### Written request
Copy every item below line by line, keeping each one character for character and in the same order.
[START OF Recorded information]
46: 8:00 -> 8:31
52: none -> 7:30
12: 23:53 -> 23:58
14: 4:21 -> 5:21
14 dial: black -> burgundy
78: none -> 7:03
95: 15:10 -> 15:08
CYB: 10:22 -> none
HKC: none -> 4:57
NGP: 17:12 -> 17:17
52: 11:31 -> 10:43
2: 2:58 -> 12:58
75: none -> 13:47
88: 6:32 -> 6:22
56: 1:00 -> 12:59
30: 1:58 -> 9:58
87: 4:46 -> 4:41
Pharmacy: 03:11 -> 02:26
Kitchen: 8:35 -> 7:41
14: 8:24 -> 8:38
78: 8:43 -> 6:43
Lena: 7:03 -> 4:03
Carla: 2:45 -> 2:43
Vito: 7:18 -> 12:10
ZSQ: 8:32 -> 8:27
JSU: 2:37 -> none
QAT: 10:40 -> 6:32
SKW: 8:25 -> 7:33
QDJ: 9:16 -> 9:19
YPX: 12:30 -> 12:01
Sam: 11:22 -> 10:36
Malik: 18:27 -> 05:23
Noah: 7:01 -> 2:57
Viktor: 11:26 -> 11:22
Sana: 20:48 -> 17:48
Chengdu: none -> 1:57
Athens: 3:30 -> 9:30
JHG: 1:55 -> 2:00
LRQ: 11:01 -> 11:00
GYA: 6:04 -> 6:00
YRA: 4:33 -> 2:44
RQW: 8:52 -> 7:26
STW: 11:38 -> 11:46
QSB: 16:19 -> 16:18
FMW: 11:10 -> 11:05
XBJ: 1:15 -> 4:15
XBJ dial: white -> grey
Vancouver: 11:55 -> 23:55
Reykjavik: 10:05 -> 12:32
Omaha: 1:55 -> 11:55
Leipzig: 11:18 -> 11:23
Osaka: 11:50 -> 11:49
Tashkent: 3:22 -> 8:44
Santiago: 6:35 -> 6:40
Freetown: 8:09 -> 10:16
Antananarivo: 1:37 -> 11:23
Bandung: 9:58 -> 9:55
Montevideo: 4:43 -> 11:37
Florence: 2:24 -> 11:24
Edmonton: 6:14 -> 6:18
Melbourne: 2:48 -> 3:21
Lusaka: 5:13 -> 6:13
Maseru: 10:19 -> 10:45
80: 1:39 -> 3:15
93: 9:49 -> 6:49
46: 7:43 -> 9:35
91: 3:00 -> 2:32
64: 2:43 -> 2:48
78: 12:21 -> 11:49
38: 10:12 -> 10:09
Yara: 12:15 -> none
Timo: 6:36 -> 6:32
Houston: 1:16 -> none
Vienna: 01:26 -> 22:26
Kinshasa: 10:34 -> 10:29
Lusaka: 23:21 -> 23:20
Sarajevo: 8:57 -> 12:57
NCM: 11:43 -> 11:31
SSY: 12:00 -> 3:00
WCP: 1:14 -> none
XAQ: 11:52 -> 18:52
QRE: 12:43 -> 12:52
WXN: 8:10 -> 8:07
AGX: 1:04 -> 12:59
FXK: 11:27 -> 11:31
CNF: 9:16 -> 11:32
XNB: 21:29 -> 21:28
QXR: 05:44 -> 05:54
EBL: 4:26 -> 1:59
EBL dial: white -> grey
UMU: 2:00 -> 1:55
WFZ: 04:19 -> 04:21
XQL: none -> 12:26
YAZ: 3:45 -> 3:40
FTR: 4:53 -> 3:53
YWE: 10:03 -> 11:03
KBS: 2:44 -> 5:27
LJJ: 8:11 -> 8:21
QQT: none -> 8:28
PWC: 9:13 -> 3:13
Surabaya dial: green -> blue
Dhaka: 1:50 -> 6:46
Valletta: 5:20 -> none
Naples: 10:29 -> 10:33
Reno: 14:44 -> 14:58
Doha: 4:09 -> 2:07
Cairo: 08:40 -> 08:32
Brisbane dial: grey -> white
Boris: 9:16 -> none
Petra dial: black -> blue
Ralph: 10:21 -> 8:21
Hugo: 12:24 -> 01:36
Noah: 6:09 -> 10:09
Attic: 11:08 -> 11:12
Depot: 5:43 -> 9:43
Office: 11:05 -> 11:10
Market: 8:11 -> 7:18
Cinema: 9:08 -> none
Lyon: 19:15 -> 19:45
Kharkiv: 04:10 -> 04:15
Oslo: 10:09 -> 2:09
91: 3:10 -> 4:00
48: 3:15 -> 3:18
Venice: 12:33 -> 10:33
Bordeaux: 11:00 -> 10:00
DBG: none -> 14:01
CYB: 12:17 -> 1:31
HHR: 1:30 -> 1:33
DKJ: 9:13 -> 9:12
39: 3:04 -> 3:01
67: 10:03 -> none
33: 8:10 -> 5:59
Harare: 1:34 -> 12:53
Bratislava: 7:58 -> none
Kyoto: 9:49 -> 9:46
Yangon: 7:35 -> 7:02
[END OF Recorded information]
### Expected answer
46: 8:00 -> 8:31
52: none -> 7:30
12: 23:53 -> 23:58
14: 4:21 -> 5:21
14 dial: black -> burgundy
78: none -> 7:03
95: 15:10 -> 15:08
CYB: 10:22 -> none
HKC: none -> 4:57
NGP: 17:12 -> 17:17
52: 11:31 -> 10:43
2: 2:58 -> 12:58
75: none -> 13:47
88: 6:32 -> 6:22
56: 1:00 -> 12:59
30: 1:58 -> 9:58
87: 4:46 -> 4:41
Pharmacy: 03:11 -> 02:26
Kitchen: 8:35 -> 7:41
14: 8:24 -> 8:38
78: 8:43 -> 6:43
Lena: 7:03 -> 4:03
Carla: 2:45 -> 2:43
Vito: 7:18 -> 12:10
ZSQ: 8:32 -> 8:27
JSU: 2:37 -> none
QAT: 10:40 -> 6:32
SKW: 8:25 -> 7:33
QDJ: 9:16 -> 9:19
YPX: 12:30 -> 12:01
Sam: 11:22 -> 10:36
Malik: 18:27 -> 05:23
Noah: 7:01 -> 2:57
Viktor: 11:26 -> 11:22
Sana: 20:48 -> 17:48
Chengdu: none -> 1:57
Athens: 3:30 -> 9:30
JHG: 1:55 -> 2:00
LRQ: 11:01 -> 11:00
GYA: 6:04 -> 6:00
YRA: 4:33 -> 2:44
RQW: 8:52 -> 7:26
STW: 11:38 -> 11:46
QSB: 16:19 -> 16:18
FMW: 11:10 -> 11:05
XBJ: 1:15 -> 4:15
XBJ dial: white -> grey
Vancouver: 11:55 -> 23:55
Reykjavik: 10:05 -> 12:32
Omaha: 1:55 -> 11:55
Leipzig: 11:18 -> 11:23
Osaka: 11:50 -> 11:49
Tashkent: 3:22 -> 8:44
Santiago: 6:35 -> 6:40
Freetown: 8:09 -> 10:16
Antananarivo: 1:37 -> 11:23
Bandung: 9:58 -> 9:55
Montevideo: 4:43 -> 11:37
Florence: 2:24 -> 11:24
Edmonton: 6:14 -> 6:18
Melbourne: 2:48 -> 3:21
Lusaka: 5:13 -> 6:13
Maseru: 10:19 -> 10:45
80: 1:39 -> 3:15
93: 9:49 -> 6:49
46: 7:43 -> 9:35
91: 3:00 -> 2:32
64: 2:43 -> 2:48
78: 12:21 -> 11:49
38: 10:12 -> 10:09
Yara: 12:15 -> none
Timo: 6:36 -> 6:32
Houston: 1:16 -> none
Vienna: 01:26 -> 22:26
Kinshasa: 10:34 -> 10:29
Lusaka: 23:21 -> 23:20
Sarajevo: 8:57 -> 12:57
NCM: 11:43 -> 11:31
SSY: 12:00 -> 3:00
WCP: 1:14 -> none
XAQ: 11:52 -> 18:52
QRE: 12:43 -> 12:52
WXN: 8:10 -> 8:07
AGX: 1:04 -> 12:59
FXK: 11:27 -> 11:31
CNF: 9:16 -> 11:32
XNB: 21:29 -> 21:28
QXR: 05:44 -> 05:54
EBL: 4:26 -> 1:59
EBL dial: white -> grey
UMU: 2:00 -> 1:55
WFZ: 04:19 -> 04:21
XQL: none -> 12:26
YAZ: 3:45 -> 3:40
FTR: 4:53 -> 3:53
YWE: 10:03 -> 11:03
KBS: 2:44 -> 5:27
LJJ: 8:11 -> 8:21
QQT: none -> 8:28
PWC: 9:13 -> 3:13
Surabaya dial: green -> blue
Dhaka: 1:50 -> 6:46
Valletta: 5:20 -> none
Naples: 10:29 -> 10:33
Reno: 14:44 -> 14:58
Doha: 4:09 -> 2:07
Cairo: 08:40 -> 08:32
Brisbane dial: grey -> white
Boris: 9:16 -> none
Petra dial: black -> blue
Ralph: 10:21 -> 8:21
Hugo: 12:24 -> 01:36
Noah: 6:09 -> 10:09
Attic: 11:08 -> 11:12
Depot: 5:43 -> 9:43
Office: 11:05 -> 11:10
Market: 8:11 -> 7:18
Cinema: 9:08 -> none
Lyon: 19:15 -> 19:45
Kharkiv: 04:10 -> 04:15
Oslo: 10:09 -> 2:09
91: 3:10 -> 4:00
48: 3:15 -> 3:18
Venice: 12:33 -> 10:33
Bordeaux: 11:00 -> 10:00
DBG: none -> 14:01
CYB: 12:17 -> 1:31
HHR: 1:30 -> 1:33
DKJ: 9:13 -> 9:12
39: 3:04 -> 3:01
67: 10:03 -> none
33: 8:10 -> 5:59
Harare: 1:34 -> 12:53
Bratislava: 7:58 -> none
Kyoto: 9:49 -> 9:46
Yangon: 7:35 -> 7:02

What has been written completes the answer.